■ GIVEN INFORMATION ■
----

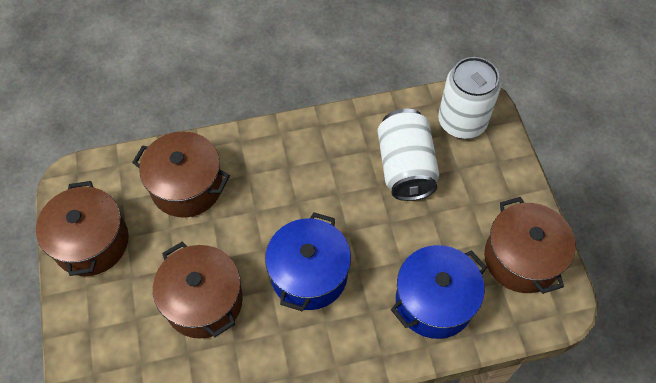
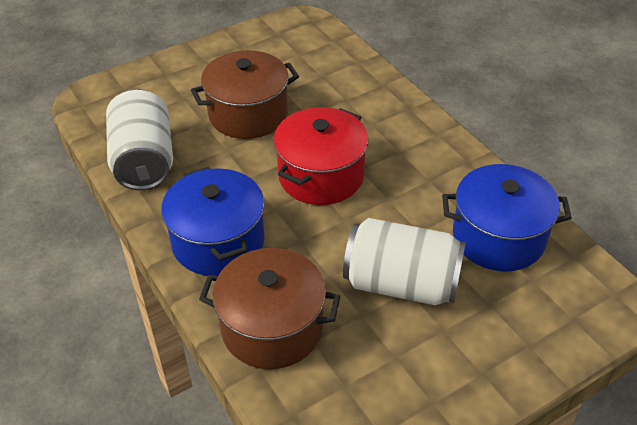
brown pot: 4 -> 2
red pot: 0 -> 1

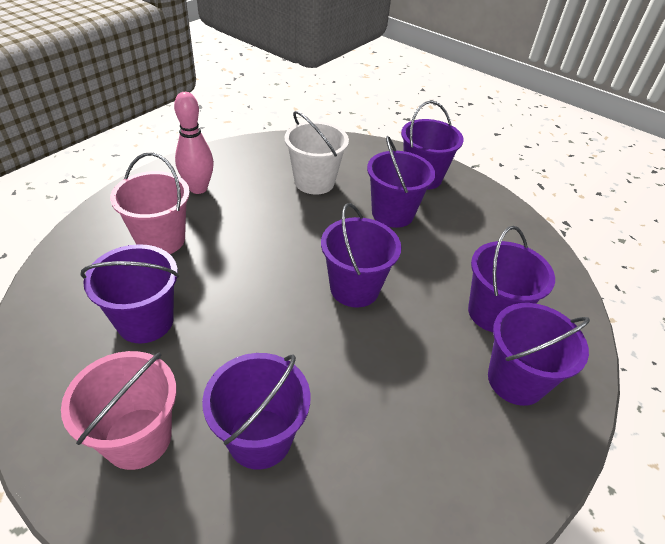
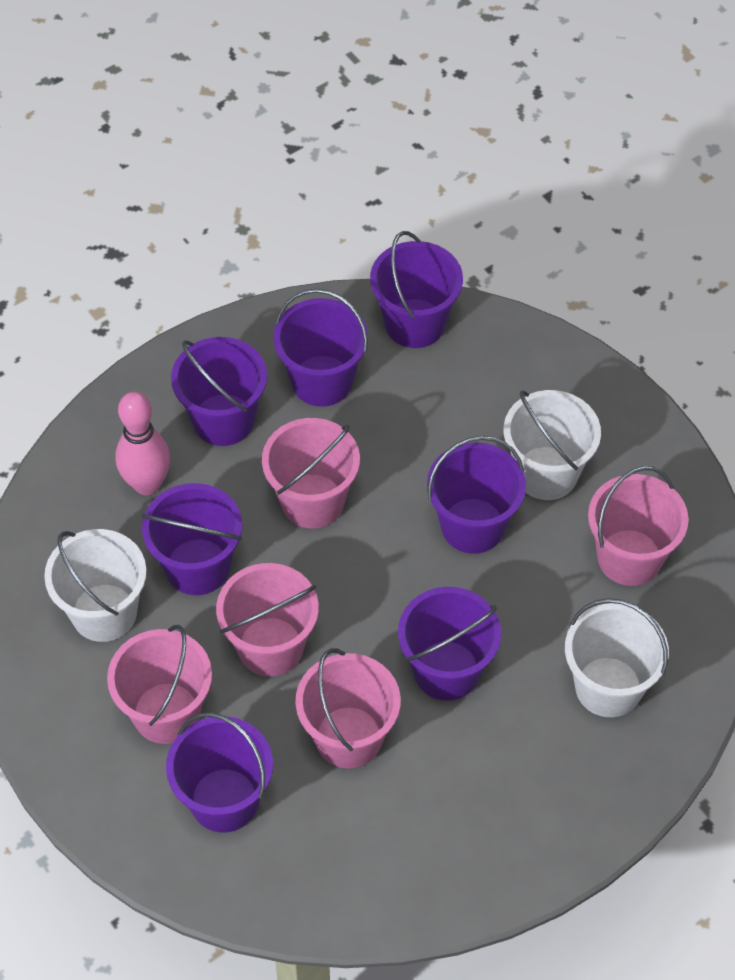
pink bucket: 2 -> 5
white bucket: 1 -> 3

----

Reproduce the material word for word. Any pictures should be left out of the copy.

brown pot: 4 -> 2
red pot: 0 -> 1

pink bucket: 2 -> 5
white bucket: 1 -> 3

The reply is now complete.